[Begin Record excerpts]

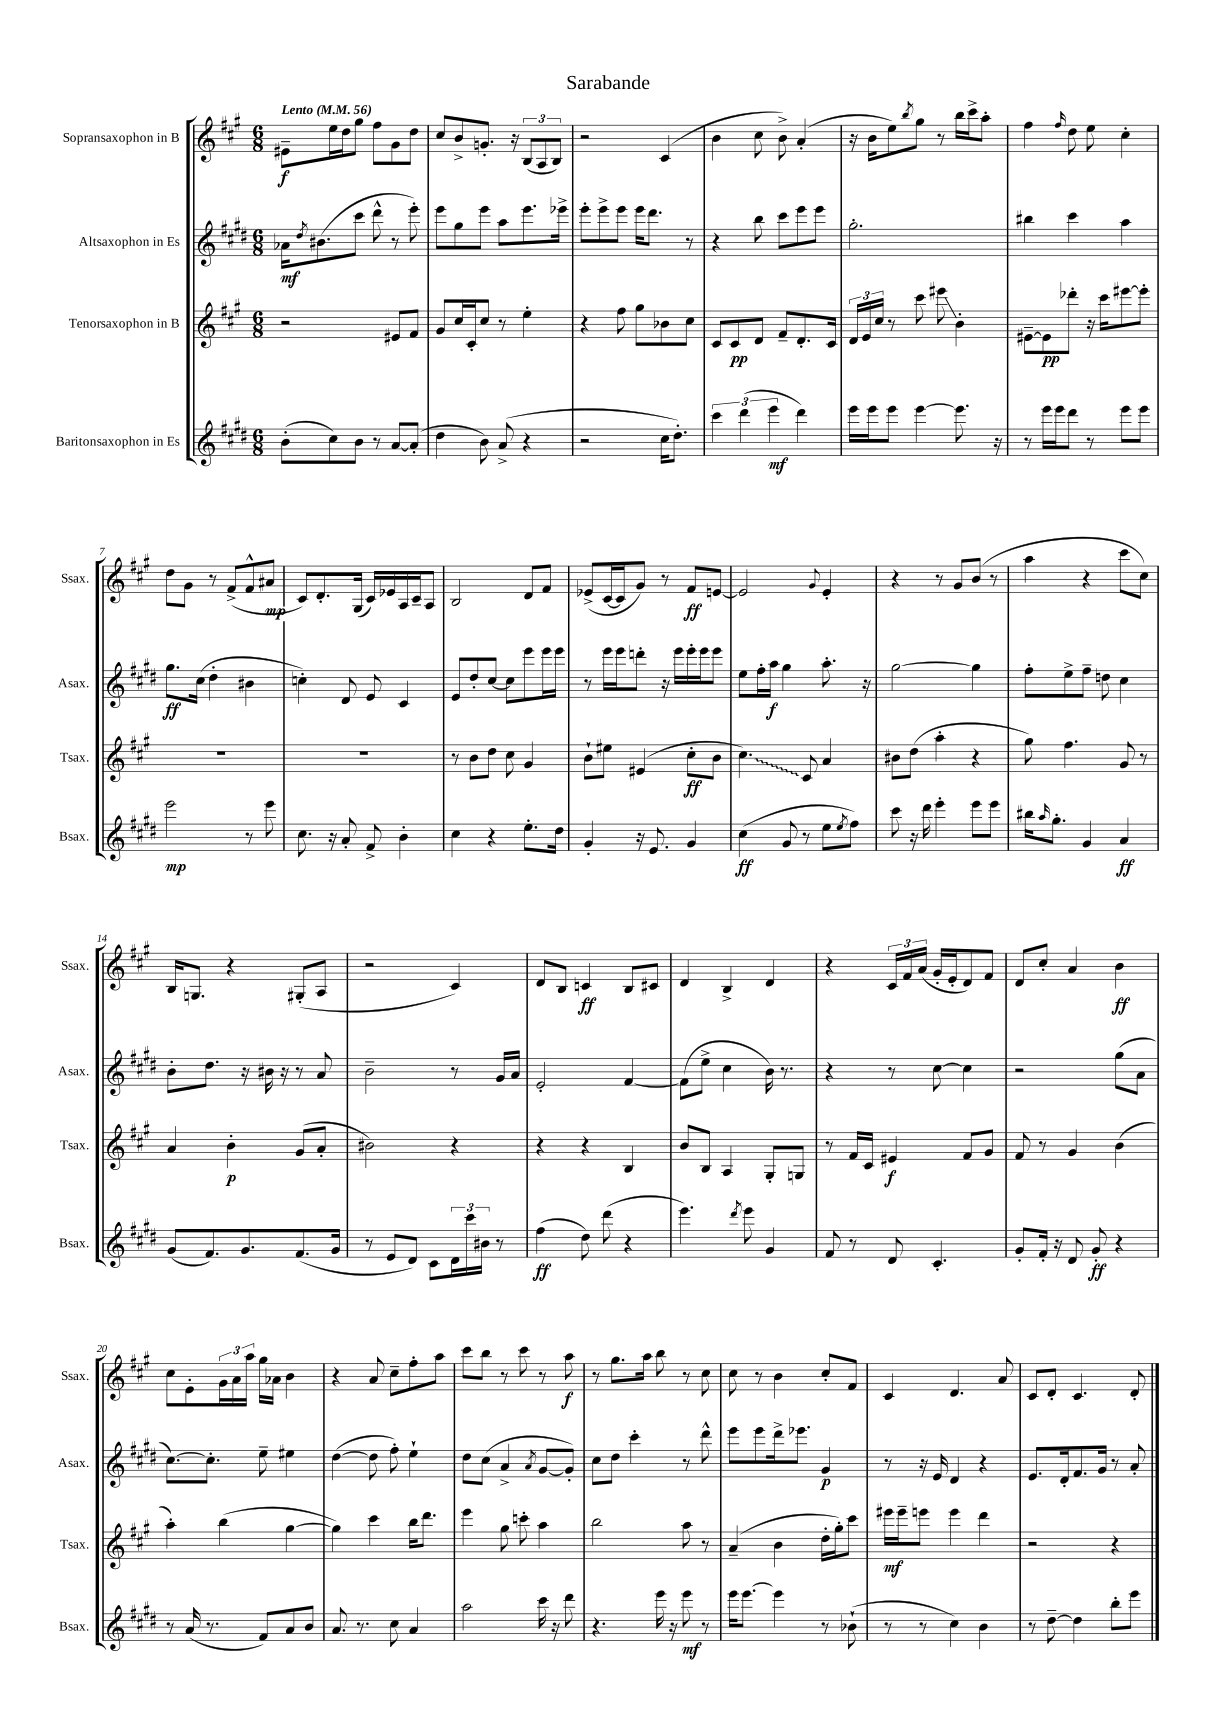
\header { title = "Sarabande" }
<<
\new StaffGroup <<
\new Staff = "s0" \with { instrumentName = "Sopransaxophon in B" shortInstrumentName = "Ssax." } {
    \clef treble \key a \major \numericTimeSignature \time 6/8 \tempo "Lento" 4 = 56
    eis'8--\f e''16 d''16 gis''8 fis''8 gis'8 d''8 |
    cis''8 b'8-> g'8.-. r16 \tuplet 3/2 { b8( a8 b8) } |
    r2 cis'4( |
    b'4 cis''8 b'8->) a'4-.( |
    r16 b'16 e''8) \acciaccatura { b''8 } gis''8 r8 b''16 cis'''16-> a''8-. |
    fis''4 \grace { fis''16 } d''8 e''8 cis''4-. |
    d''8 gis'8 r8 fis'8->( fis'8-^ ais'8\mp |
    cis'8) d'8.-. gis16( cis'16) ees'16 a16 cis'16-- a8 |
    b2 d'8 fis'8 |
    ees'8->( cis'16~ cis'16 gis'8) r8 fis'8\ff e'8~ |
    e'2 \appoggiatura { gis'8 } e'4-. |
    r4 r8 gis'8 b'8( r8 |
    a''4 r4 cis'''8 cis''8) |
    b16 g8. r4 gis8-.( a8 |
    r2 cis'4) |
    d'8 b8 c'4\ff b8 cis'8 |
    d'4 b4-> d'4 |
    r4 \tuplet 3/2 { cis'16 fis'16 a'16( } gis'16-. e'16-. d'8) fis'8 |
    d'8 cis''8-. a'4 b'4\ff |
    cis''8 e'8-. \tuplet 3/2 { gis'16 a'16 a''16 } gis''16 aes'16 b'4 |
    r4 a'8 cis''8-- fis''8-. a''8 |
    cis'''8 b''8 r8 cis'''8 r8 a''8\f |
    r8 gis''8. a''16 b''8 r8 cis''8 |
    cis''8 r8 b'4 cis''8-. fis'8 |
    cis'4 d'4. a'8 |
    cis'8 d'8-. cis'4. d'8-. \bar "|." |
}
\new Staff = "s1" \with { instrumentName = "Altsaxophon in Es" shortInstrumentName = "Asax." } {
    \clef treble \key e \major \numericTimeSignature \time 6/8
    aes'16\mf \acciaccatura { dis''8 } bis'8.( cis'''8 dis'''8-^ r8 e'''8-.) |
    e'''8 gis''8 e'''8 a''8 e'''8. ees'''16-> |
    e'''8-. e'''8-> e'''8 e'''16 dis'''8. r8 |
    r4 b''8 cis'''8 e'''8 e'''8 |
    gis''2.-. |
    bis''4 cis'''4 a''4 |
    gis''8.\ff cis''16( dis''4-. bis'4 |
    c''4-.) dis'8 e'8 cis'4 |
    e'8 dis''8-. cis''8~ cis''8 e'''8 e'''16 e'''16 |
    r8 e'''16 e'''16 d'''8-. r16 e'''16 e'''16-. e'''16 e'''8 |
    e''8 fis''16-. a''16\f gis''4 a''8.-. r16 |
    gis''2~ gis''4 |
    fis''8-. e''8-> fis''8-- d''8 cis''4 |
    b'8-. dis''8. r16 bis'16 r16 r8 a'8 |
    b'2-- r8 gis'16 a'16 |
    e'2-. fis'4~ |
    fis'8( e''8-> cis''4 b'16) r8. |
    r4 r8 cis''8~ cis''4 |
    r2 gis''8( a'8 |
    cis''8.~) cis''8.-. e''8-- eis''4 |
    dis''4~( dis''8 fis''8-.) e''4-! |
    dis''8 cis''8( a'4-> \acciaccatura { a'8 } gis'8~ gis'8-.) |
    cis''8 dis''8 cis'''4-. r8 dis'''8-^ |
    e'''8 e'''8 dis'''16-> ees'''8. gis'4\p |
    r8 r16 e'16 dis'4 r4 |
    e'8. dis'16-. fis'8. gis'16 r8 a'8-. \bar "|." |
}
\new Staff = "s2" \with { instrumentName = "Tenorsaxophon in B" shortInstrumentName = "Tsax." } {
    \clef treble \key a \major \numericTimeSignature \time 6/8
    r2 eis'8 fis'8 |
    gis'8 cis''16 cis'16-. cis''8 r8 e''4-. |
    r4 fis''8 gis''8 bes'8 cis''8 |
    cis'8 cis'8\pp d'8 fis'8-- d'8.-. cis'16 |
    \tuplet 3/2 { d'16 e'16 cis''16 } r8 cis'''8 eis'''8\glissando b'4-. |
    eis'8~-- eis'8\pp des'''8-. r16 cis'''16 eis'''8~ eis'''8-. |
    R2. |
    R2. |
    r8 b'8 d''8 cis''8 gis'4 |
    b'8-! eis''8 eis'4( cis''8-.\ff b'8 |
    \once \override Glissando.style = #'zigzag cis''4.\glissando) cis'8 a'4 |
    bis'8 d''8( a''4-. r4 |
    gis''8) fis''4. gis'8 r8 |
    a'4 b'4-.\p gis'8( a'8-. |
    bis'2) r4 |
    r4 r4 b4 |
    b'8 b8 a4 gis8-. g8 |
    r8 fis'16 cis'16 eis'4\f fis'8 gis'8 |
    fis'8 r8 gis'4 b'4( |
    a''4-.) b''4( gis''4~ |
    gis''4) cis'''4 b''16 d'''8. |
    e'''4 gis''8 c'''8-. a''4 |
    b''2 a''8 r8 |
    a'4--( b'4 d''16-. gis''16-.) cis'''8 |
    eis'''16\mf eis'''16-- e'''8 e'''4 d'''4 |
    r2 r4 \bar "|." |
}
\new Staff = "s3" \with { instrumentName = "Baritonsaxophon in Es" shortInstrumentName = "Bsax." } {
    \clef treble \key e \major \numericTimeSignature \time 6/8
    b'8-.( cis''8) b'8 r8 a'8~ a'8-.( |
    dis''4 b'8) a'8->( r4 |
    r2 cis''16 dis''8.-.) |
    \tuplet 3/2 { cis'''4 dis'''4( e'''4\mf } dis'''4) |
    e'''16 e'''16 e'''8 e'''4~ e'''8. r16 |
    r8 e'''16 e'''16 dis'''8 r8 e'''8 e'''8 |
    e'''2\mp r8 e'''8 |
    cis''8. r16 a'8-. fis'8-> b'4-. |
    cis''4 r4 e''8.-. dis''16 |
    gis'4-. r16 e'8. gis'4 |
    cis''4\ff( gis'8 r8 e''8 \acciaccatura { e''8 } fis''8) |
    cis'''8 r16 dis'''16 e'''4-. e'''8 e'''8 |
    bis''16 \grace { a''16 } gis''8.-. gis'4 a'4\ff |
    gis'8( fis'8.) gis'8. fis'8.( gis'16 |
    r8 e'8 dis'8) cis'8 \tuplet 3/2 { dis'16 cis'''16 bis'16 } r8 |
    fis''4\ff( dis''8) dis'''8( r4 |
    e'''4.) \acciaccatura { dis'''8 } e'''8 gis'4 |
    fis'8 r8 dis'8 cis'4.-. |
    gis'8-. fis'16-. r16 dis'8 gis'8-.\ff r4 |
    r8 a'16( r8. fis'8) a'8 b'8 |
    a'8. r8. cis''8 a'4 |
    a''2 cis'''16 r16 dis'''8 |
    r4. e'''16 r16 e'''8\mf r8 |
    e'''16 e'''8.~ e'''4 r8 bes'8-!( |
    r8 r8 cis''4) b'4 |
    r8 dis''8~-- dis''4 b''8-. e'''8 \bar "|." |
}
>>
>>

[End Record excerpts]
[Begin Record excerpts]

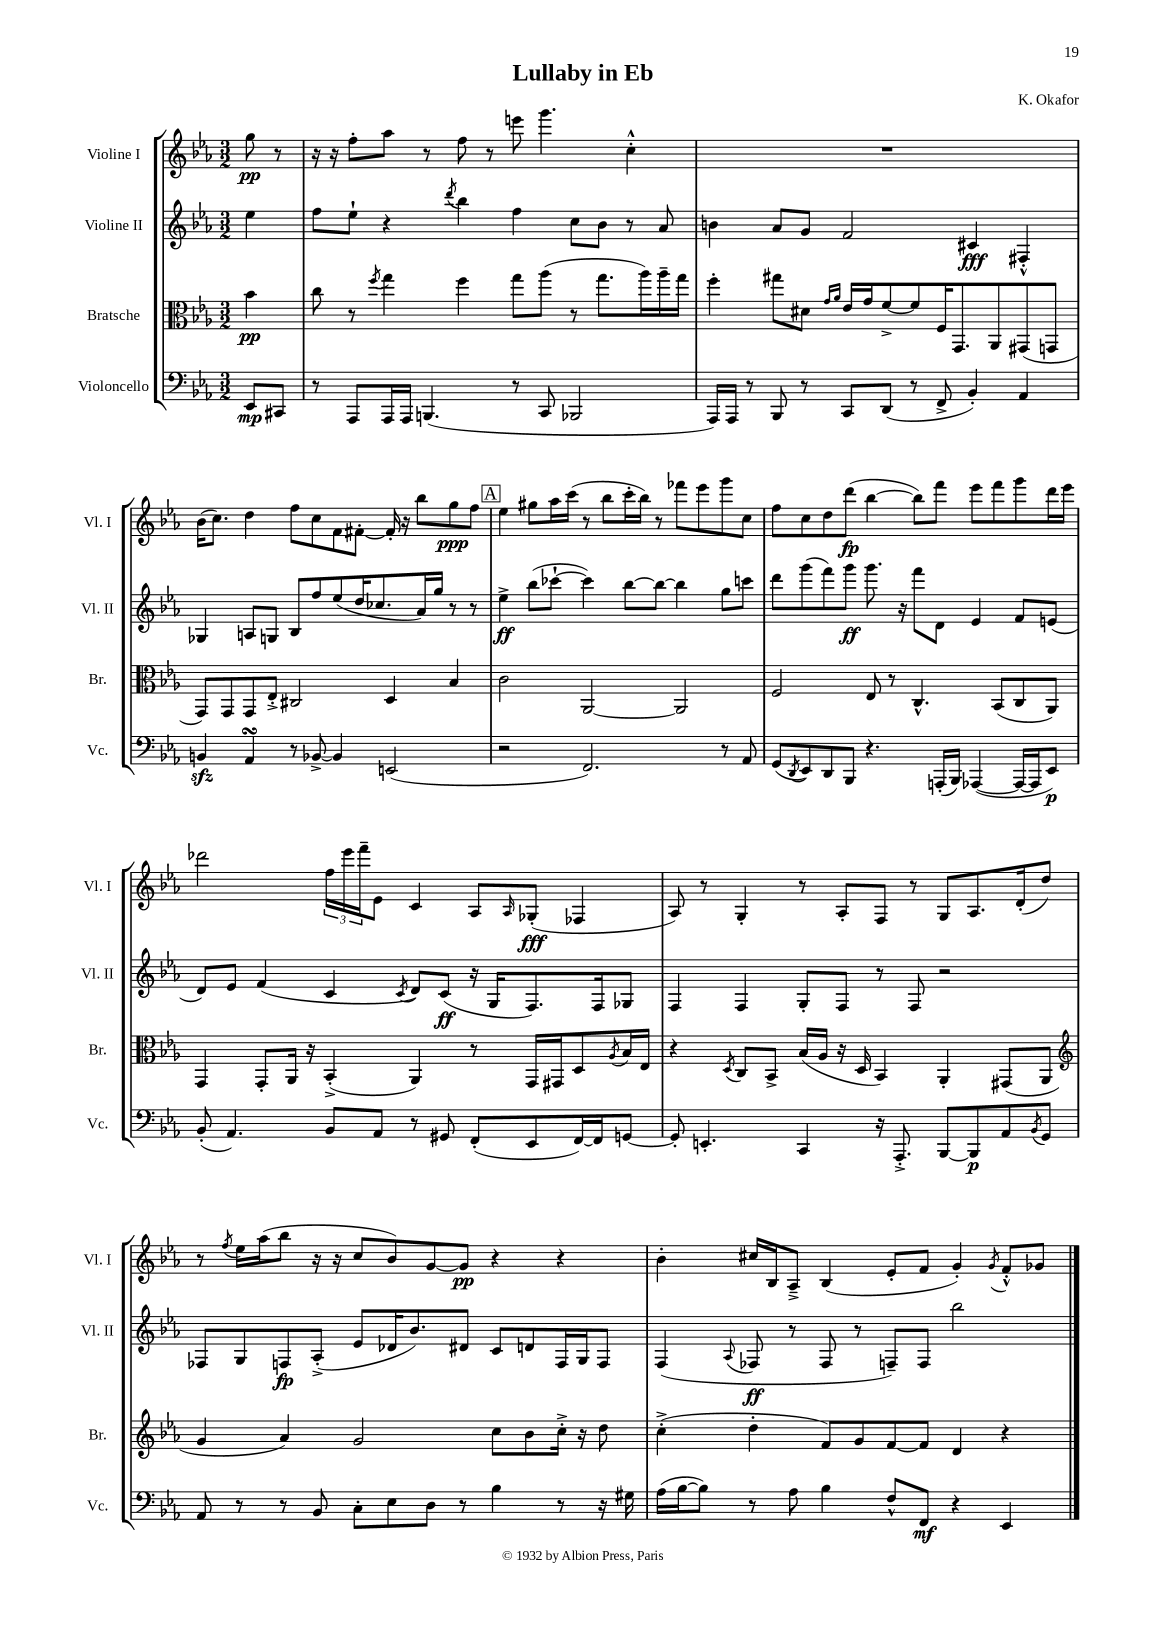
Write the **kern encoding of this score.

[End Record excerpts]

*Exercise aim*. Please collect every line in the records that contains the string "grace", counting only matches with the same case.

*Solution for this task*.
    fis''4 \grace { fis''16 } d''8 e''8 cis''4-. |
    bis''16 \grace { a''16 } gis''8.-. gis'4 a'4\ff |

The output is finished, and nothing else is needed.